***** Material supplied

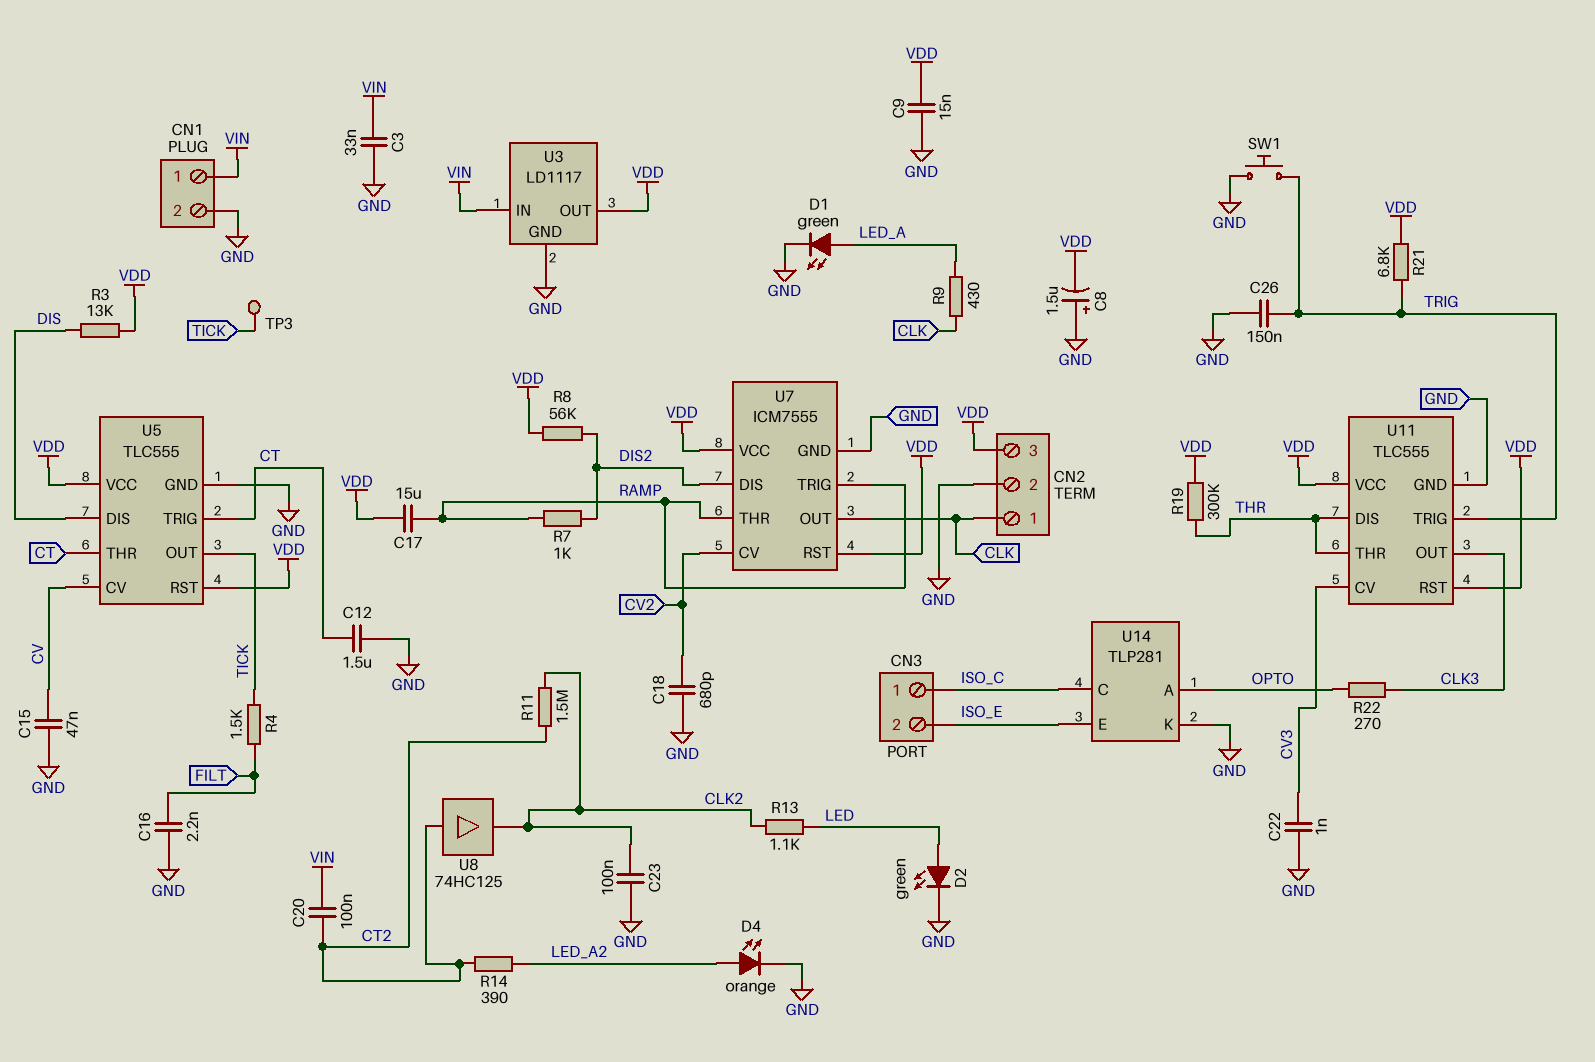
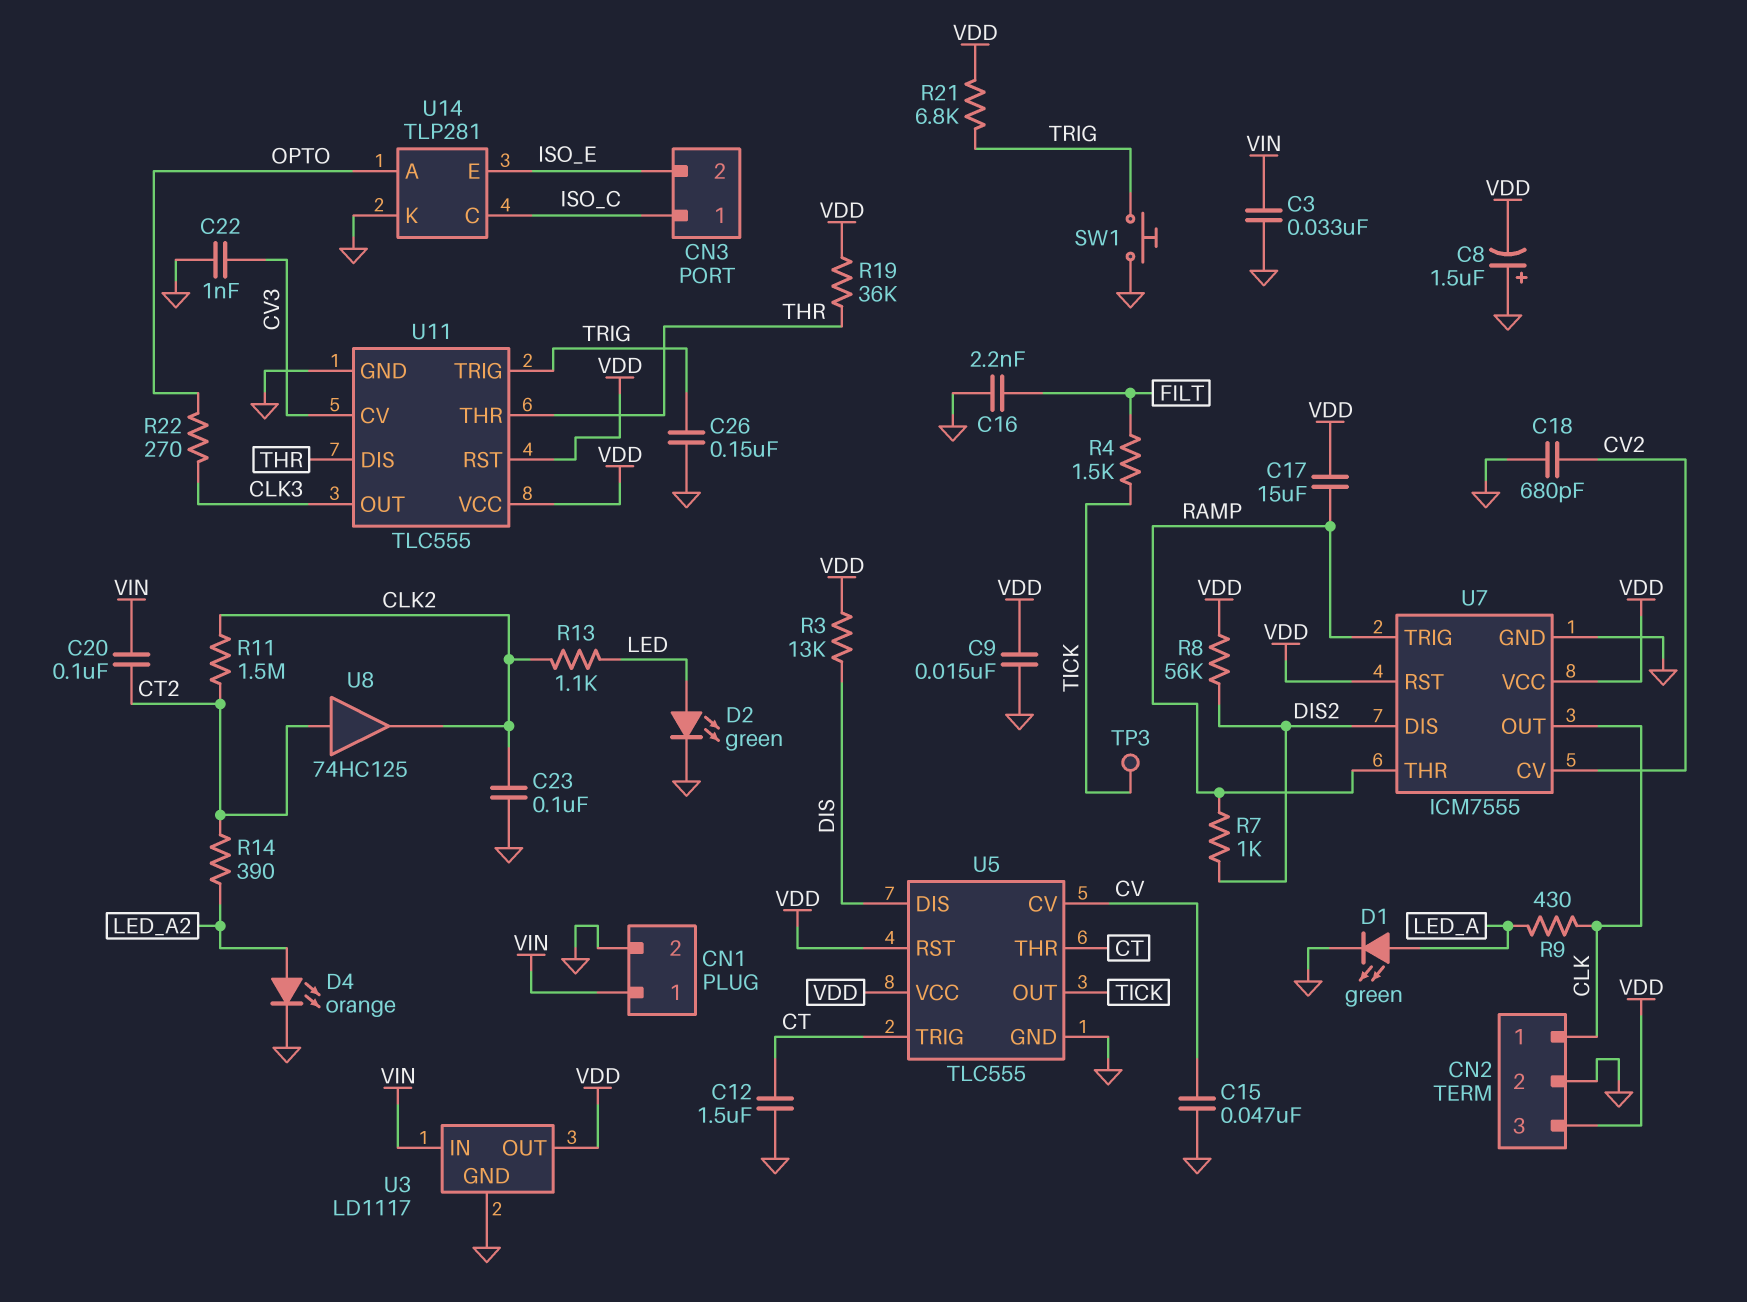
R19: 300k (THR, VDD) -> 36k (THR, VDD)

**********
***** Material supplied

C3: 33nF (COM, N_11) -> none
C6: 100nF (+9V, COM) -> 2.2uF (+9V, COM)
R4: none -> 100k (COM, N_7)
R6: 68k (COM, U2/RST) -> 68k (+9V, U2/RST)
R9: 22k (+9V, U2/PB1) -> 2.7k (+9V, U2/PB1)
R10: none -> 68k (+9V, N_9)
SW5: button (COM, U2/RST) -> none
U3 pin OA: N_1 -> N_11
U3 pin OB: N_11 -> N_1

**********
***** Material supplied

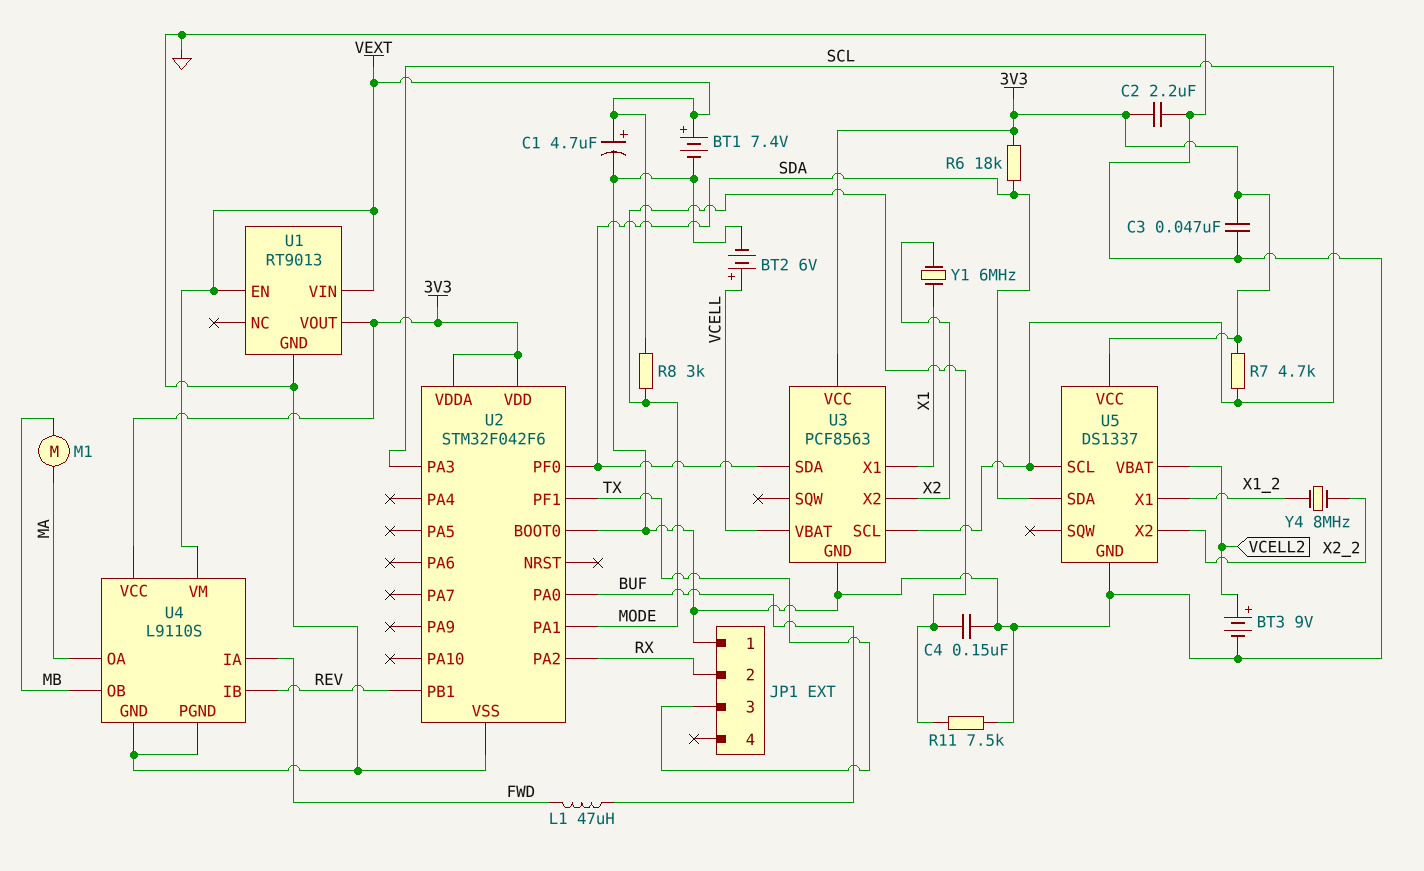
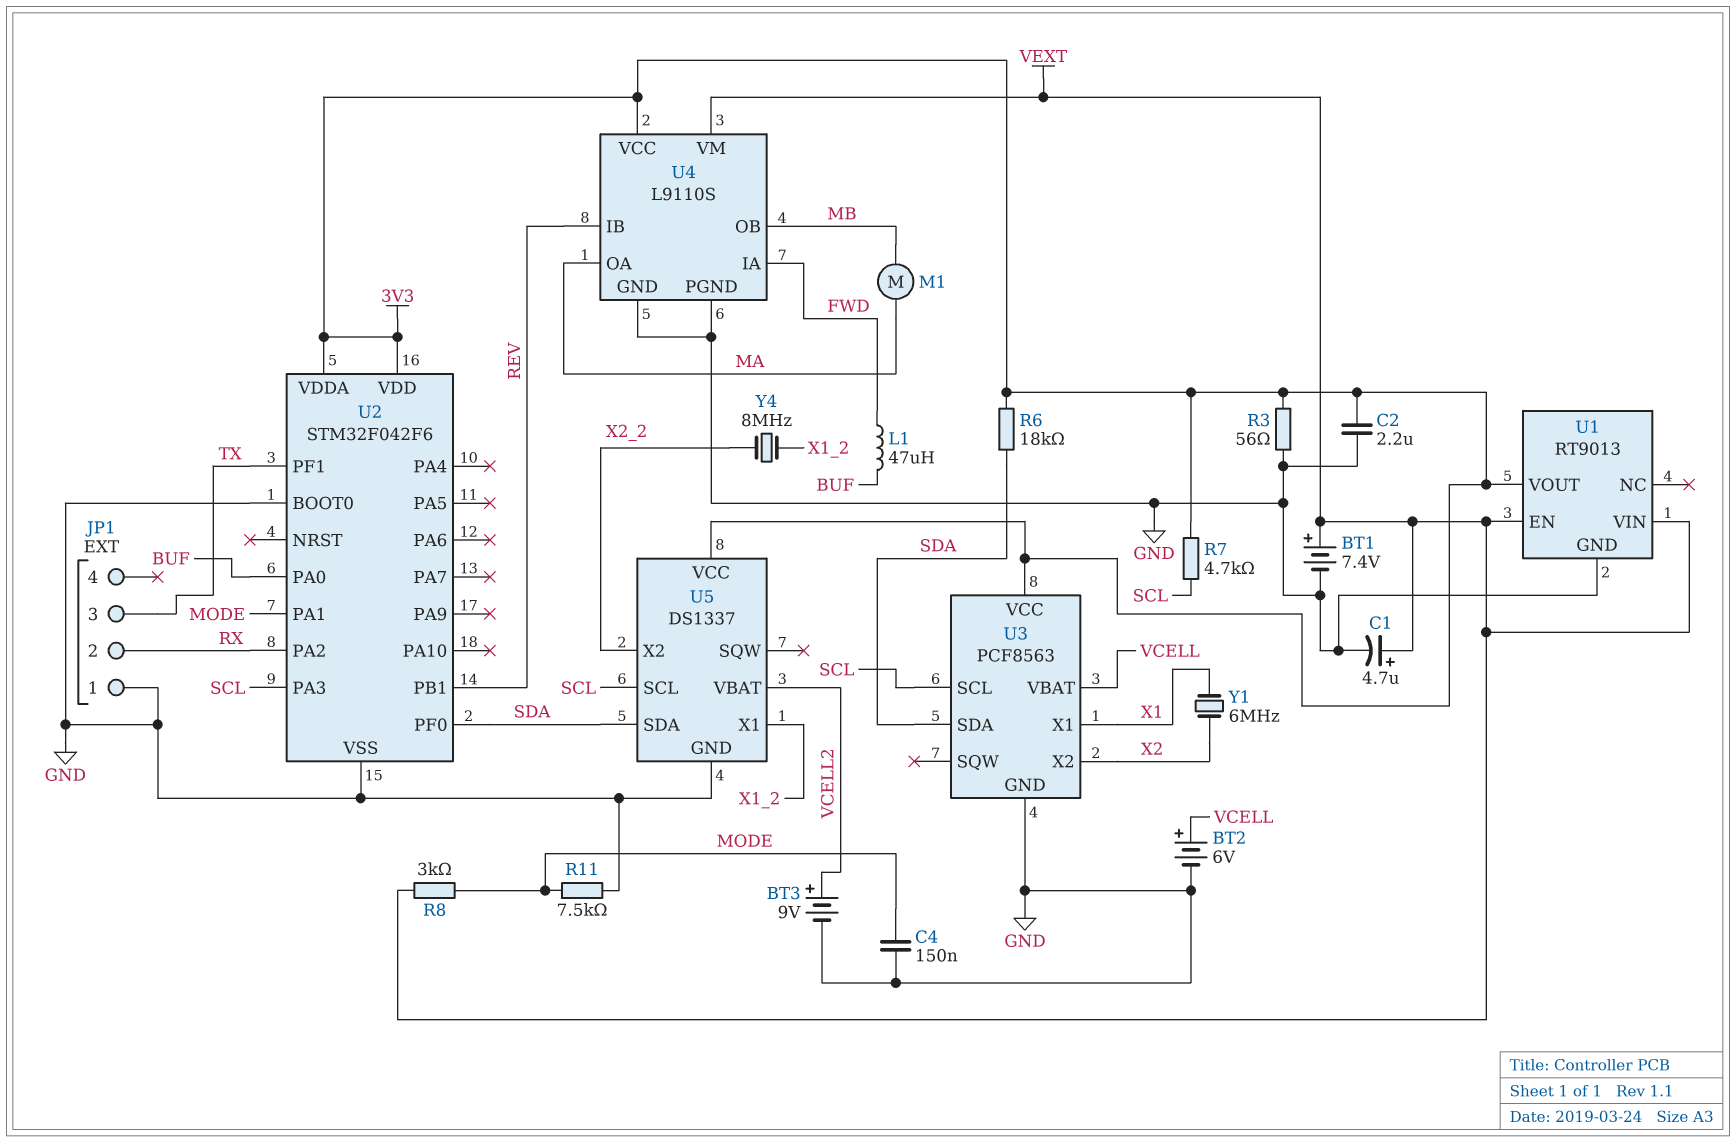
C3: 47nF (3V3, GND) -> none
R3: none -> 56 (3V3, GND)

**********

■ What the exercise asks
Beginning with the line that has "SW5: button (COM, U2/RST) -> none" and ending with the line that has "U3 pin OB: N_11 -> N_1", set down the lines above exactly and include no others.

■ Answer for the task
SW5: button (COM, U2/RST) -> none
U3 pin OA: N_1 -> N_11
U3 pin OB: N_11 -> N_1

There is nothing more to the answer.